#### What to produce:
Would you copy each line of the records that includes the word "pink"?
• • • •
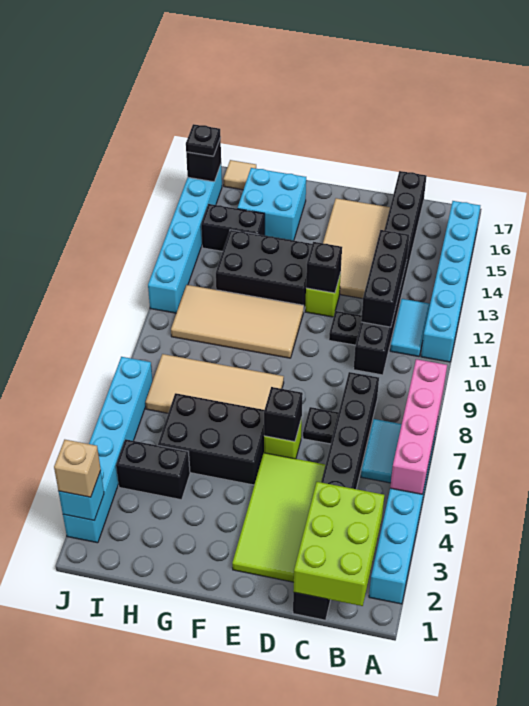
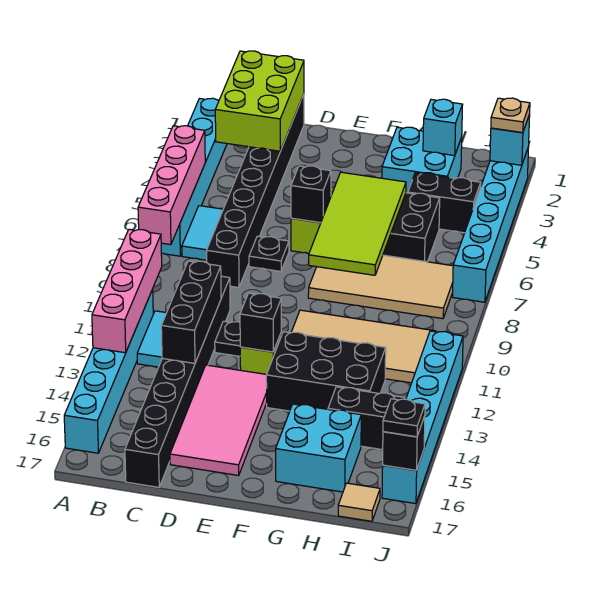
none -> pink brick A10:A13 level 2
lime tile D2:E5 level 1 -> lime tile F5:G8 level 2
tan tile D13:E16 level 1 -> pink tile D13:E16 level 1
none -> cyan brick G2:H3 level 1
none -> cyan brick H2 level 2
tan brick J2 level 3 -> tan plate J2 level 3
• • • •
#### Answer for this exercise:
none -> pink brick A10:A13 level 2
tan tile D13:E16 level 1 -> pink tile D13:E16 level 1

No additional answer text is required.